Start of Excerpted records

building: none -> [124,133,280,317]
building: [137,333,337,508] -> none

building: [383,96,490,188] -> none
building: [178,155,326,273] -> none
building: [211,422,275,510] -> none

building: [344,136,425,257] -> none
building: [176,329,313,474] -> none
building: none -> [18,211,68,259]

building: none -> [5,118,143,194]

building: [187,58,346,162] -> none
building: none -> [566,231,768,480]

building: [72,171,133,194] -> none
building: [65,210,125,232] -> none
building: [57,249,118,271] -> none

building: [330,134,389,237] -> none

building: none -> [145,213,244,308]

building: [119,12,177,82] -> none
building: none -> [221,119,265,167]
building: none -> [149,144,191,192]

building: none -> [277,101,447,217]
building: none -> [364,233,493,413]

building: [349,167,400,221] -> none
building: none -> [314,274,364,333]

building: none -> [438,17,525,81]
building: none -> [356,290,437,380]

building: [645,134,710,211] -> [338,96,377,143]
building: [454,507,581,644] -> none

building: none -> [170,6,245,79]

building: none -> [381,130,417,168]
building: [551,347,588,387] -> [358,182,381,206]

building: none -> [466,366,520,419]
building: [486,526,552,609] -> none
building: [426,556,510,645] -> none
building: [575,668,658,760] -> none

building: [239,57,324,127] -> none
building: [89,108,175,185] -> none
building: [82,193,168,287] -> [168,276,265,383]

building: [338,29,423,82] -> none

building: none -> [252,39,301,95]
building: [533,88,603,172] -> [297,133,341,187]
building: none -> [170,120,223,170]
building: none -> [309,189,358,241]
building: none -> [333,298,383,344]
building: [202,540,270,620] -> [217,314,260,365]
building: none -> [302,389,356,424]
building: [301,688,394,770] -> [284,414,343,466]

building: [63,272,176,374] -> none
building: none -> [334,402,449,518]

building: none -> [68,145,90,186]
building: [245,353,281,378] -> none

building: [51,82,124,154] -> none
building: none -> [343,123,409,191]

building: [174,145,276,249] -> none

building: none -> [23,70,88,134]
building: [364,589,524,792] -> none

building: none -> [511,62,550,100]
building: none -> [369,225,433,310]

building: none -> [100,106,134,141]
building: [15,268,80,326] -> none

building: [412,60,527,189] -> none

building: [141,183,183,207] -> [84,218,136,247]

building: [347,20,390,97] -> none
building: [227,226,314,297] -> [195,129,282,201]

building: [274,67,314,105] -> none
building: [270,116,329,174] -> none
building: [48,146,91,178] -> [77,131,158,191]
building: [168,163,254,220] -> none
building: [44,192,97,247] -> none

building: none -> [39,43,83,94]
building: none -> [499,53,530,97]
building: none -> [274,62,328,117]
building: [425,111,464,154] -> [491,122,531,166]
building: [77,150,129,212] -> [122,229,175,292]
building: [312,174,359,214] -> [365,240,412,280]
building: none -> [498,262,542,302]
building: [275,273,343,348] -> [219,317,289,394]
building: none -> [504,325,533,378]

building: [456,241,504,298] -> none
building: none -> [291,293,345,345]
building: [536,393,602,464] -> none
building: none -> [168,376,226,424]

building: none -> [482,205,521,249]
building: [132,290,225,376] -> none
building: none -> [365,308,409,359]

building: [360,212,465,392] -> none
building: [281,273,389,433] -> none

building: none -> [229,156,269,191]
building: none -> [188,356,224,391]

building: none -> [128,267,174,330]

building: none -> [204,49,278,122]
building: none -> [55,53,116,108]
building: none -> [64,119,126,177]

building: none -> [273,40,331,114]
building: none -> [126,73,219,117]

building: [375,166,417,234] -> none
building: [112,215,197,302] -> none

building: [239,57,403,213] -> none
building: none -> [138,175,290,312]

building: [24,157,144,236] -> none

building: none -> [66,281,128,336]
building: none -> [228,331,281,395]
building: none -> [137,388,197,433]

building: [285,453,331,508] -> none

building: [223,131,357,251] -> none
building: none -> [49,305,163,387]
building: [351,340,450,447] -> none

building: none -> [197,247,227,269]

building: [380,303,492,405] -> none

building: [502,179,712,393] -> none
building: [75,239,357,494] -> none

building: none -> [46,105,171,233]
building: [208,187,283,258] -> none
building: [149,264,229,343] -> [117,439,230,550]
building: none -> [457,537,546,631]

End of Excerpted records

* Required action:
From the top of the material above, print every line exactly, ending with the line that holds "building: [141,183,183,207] ->".

* Problem solution:
building: none -> [124,133,280,317]
building: [137,333,337,508] -> none

building: [383,96,490,188] -> none
building: [178,155,326,273] -> none
building: [211,422,275,510] -> none

building: [344,136,425,257] -> none
building: [176,329,313,474] -> none
building: none -> [18,211,68,259]

building: none -> [5,118,143,194]

building: [187,58,346,162] -> none
building: none -> [566,231,768,480]

building: [72,171,133,194] -> none
building: [65,210,125,232] -> none
building: [57,249,118,271] -> none

building: [330,134,389,237] -> none

building: none -> [145,213,244,308]

building: [119,12,177,82] -> none
building: none -> [221,119,265,167]
building: none -> [149,144,191,192]

building: none -> [277,101,447,217]
building: none -> [364,233,493,413]

building: [349,167,400,221] -> none
building: none -> [314,274,364,333]

building: none -> [438,17,525,81]
building: none -> [356,290,437,380]

building: [645,134,710,211] -> [338,96,377,143]
building: [454,507,581,644] -> none

building: none -> [170,6,245,79]

building: none -> [381,130,417,168]
building: [551,347,588,387] -> [358,182,381,206]

building: none -> [466,366,520,419]
building: [486,526,552,609] -> none
building: [426,556,510,645] -> none
building: [575,668,658,760] -> none

building: [239,57,324,127] -> none
building: [89,108,175,185] -> none
building: [82,193,168,287] -> [168,276,265,383]

building: [338,29,423,82] -> none

building: none -> [252,39,301,95]
building: [533,88,603,172] -> [297,133,341,187]
building: none -> [170,120,223,170]
building: none -> [309,189,358,241]
building: none -> [333,298,383,344]
building: [202,540,270,620] -> [217,314,260,365]
building: none -> [302,389,356,424]
building: [301,688,394,770] -> [284,414,343,466]

building: [63,272,176,374] -> none
building: none -> [334,402,449,518]

building: none -> [68,145,90,186]
building: [245,353,281,378] -> none

building: [51,82,124,154] -> none
building: none -> [343,123,409,191]

building: [174,145,276,249] -> none

building: none -> [23,70,88,134]
building: [364,589,524,792] -> none

building: none -> [511,62,550,100]
building: none -> [369,225,433,310]

building: none -> [100,106,134,141]
building: [15,268,80,326] -> none

building: [412,60,527,189] -> none

building: [141,183,183,207] -> [84,218,136,247]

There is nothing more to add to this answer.